Before-and-after object lists
::::::::::
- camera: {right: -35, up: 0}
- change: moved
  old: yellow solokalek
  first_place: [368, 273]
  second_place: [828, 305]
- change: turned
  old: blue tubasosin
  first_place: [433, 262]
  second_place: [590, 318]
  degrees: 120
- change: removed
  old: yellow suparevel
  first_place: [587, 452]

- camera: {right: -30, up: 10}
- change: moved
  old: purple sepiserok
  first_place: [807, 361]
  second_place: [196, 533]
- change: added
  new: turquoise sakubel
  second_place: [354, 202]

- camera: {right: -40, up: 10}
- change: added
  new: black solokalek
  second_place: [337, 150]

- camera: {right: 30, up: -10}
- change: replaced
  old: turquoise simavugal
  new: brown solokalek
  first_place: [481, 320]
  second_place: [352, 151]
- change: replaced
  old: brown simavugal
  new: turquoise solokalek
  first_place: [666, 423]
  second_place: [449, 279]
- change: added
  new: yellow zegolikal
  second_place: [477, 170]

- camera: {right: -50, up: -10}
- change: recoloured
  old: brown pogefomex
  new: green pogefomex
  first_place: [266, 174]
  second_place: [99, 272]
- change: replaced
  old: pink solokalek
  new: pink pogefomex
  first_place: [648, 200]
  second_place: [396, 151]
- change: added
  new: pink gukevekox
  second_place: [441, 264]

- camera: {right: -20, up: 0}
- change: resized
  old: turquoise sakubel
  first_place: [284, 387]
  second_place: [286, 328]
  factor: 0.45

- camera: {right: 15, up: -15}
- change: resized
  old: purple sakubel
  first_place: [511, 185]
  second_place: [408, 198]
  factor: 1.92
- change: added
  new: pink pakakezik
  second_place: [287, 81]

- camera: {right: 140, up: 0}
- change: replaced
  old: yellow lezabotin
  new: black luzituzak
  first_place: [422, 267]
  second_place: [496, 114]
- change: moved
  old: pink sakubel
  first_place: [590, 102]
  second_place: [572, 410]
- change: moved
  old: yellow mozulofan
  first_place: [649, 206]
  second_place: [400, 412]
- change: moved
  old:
::::::::::
**Task to carry out:** Each line above is to be set down again verbatim.

**Answer section:**
- camera: {right: -35, up: 0}
- change: moved
  old: yellow solokalek
  first_place: [368, 273]
  second_place: [828, 305]
- change: turned
  old: blue tubasosin
  first_place: [433, 262]
  second_place: [590, 318]
  degrees: 120
- change: removed
  old: yellow suparevel
  first_place: [587, 452]

- camera: {right: -30, up: 10}
- change: moved
  old: purple sepiserok
  first_place: [807, 361]
  second_place: [196, 533]
- change: added
  new: turquoise sakubel
  second_place: [354, 202]

- camera: {right: -40, up: 10}
- change: added
  new: black solokalek
  second_place: [337, 150]

- camera: {right: 30, up: -10}
- change: replaced
  old: turquoise simavugal
  new: brown solokalek
  first_place: [481, 320]
  second_place: [352, 151]
- change: replaced
  old: brown simavugal
  new: turquoise solokalek
  first_place: [666, 423]
  second_place: [449, 279]
- change: added
  new: yellow zegolikal
  second_place: [477, 170]

- camera: {right: -50, up: -10}
- change: recoloured
  old: brown pogefomex
  new: green pogefomex
  first_place: [266, 174]
  second_place: [99, 272]
- change: replaced
  old: pink solokalek
  new: pink pogefomex
  first_place: [648, 200]
  second_place: [396, 151]
- change: added
  new: pink gukevekox
  second_place: [441, 264]

- camera: {right: -20, up: 0}
- change: resized
  old: turquoise sakubel
  first_place: [284, 387]
  second_place: [286, 328]
  factor: 0.45

- camera: {right: 15, up: -15}
- change: resized
  old: purple sakubel
  first_place: [511, 185]
  second_place: [408, 198]
  factor: 1.92
- change: added
  new: pink pakakezik
  second_place: [287, 81]

- camera: {right: 140, up: 0}
- change: replaced
  old: yellow lezabotin
  new: black luzituzak
  first_place: [422, 267]
  second_place: [496, 114]
- change: moved
  old: pink sakubel
  first_place: [590, 102]
  second_place: [572, 410]
- change: moved
  old: yellow mozulofan
  first_place: [649, 206]
  second_place: [400, 412]
- change: moved
  old:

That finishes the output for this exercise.